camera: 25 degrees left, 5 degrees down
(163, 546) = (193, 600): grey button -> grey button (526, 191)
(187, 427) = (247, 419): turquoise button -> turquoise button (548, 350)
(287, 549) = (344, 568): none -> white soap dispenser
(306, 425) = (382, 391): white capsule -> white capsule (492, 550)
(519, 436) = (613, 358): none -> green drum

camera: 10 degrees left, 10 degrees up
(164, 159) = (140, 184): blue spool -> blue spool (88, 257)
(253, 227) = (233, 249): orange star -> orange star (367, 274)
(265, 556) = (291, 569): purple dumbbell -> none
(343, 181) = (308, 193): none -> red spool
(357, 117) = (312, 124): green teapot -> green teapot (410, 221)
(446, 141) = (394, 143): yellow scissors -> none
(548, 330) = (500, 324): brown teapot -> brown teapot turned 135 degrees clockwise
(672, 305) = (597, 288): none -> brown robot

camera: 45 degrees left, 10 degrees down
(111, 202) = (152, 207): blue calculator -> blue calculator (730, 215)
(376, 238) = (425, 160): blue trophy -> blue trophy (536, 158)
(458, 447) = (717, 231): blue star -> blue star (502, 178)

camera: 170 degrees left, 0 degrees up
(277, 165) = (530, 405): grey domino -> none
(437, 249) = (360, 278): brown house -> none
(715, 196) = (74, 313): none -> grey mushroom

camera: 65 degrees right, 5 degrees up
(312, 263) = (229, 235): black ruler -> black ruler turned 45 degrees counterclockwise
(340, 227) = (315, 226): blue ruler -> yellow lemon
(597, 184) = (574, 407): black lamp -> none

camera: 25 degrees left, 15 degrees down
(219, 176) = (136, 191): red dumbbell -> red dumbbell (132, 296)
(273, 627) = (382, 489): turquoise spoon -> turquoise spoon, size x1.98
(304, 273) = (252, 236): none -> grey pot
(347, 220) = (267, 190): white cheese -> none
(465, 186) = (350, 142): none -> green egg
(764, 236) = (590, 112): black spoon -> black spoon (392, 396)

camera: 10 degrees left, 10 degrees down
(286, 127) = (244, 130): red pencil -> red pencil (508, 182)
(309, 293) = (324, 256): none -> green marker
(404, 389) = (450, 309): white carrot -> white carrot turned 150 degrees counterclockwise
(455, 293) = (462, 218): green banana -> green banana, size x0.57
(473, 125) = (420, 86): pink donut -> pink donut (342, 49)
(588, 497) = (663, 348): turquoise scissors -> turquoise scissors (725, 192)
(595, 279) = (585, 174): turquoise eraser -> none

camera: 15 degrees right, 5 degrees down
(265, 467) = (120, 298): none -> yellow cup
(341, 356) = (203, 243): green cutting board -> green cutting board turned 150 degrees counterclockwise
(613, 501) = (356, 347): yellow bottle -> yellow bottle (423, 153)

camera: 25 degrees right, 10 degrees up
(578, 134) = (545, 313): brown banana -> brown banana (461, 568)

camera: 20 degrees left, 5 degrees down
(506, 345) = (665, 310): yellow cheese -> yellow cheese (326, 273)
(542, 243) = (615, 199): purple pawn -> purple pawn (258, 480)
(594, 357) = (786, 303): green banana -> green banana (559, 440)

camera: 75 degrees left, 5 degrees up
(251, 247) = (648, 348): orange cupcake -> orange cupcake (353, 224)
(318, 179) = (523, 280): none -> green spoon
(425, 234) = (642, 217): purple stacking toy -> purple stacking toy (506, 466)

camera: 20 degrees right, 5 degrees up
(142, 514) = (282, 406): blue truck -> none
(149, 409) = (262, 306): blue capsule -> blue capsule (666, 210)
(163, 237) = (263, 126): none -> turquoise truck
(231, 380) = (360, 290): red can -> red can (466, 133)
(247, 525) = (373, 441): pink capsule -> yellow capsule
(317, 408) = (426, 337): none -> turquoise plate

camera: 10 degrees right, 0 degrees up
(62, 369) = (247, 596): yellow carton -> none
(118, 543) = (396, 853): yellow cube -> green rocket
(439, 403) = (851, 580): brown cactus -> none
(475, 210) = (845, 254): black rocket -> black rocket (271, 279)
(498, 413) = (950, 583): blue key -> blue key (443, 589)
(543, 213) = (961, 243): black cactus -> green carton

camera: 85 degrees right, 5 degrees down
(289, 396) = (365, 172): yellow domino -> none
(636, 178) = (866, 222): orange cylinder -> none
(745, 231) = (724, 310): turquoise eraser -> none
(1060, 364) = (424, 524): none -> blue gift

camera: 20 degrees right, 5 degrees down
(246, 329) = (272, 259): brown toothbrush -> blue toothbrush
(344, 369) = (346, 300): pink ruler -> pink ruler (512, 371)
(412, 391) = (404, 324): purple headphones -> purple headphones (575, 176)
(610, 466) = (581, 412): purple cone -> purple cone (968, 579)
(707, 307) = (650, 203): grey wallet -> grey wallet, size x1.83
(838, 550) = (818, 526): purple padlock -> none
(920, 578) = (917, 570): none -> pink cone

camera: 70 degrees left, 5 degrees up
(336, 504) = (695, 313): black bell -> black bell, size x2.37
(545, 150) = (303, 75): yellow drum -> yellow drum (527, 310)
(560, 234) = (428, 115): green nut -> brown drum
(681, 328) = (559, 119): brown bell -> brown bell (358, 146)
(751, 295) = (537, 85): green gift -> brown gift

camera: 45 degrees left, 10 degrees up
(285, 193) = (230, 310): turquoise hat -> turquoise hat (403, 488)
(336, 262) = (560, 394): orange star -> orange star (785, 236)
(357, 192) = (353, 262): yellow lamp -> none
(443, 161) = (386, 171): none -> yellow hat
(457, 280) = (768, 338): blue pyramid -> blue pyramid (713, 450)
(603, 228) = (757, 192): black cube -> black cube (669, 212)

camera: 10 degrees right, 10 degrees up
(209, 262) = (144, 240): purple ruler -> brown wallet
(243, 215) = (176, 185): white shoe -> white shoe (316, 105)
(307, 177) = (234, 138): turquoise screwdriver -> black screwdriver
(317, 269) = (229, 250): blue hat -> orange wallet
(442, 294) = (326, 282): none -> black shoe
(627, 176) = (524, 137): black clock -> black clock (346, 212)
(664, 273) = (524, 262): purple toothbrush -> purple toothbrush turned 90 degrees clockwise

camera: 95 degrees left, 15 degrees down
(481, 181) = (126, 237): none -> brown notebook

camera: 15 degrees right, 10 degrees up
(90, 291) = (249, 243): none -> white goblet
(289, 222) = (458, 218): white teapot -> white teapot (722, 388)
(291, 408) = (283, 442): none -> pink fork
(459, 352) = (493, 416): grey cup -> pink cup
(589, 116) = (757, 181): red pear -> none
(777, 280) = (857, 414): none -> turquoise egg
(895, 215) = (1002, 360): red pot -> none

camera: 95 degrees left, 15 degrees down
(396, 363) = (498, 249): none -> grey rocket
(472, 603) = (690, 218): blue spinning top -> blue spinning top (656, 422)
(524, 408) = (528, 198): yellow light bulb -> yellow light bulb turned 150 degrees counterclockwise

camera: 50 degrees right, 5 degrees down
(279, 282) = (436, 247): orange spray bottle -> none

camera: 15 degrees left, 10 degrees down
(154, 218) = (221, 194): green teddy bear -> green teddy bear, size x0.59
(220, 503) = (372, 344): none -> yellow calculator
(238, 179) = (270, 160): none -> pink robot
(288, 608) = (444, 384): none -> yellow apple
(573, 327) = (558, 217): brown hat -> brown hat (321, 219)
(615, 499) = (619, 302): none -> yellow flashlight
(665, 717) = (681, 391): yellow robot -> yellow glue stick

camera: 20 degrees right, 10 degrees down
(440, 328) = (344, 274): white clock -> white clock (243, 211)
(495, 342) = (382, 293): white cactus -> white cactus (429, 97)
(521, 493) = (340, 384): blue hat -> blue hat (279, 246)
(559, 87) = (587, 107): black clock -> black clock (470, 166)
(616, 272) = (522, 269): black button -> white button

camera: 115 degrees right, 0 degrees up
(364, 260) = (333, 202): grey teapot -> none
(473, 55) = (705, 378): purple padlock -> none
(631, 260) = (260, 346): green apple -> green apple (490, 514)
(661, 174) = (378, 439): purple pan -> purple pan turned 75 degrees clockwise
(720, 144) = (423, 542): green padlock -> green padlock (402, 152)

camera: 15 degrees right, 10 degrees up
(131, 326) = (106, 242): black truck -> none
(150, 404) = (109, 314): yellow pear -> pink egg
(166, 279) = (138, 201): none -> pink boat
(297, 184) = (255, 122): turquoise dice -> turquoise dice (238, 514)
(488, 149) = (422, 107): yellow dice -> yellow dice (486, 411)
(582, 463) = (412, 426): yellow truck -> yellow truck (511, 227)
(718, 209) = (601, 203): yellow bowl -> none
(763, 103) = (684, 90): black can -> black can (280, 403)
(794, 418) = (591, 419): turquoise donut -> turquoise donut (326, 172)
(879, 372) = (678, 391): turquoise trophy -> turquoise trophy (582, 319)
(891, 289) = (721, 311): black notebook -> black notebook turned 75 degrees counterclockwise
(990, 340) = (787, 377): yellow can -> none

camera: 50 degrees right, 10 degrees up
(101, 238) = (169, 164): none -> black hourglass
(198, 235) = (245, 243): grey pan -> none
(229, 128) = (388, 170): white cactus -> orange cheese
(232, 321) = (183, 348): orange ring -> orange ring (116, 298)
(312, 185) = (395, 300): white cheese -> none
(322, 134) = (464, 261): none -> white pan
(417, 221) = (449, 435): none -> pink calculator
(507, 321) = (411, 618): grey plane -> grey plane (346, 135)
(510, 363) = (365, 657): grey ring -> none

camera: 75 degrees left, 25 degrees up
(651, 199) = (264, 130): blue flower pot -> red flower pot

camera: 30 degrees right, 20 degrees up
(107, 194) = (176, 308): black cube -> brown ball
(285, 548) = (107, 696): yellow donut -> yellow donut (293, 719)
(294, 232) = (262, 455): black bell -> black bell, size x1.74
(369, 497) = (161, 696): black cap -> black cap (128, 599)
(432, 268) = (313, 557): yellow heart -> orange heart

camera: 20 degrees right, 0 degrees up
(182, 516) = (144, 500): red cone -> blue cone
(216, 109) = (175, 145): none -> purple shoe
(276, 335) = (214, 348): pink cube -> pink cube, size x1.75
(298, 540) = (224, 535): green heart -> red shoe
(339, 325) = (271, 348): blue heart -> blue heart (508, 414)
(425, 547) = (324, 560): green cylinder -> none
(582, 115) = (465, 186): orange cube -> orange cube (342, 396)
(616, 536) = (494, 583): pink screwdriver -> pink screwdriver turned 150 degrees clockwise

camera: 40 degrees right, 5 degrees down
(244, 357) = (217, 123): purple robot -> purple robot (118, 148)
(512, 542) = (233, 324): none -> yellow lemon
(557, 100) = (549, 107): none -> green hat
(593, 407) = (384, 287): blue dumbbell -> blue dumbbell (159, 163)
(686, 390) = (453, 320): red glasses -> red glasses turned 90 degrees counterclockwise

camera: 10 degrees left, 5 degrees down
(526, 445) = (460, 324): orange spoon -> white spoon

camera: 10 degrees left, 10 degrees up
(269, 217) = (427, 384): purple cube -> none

• **Task directions**:
From the entries above, return exactly the line containing "camera: 25 degrees left, 15 degrees down", the line containing "(764, 236) = (590, 112): black", and all lines between, and nothing else.

• **Exercise response**:
camera: 25 degrees left, 15 degrees down
(219, 176) = (136, 191): red dumbbell -> red dumbbell (132, 296)
(273, 627) = (382, 489): turquoise spoon -> turquoise spoon, size x1.98
(304, 273) = (252, 236): none -> grey pot
(347, 220) = (267, 190): white cheese -> none
(465, 186) = (350, 142): none -> green egg
(764, 236) = (590, 112): black spoon -> black spoon (392, 396)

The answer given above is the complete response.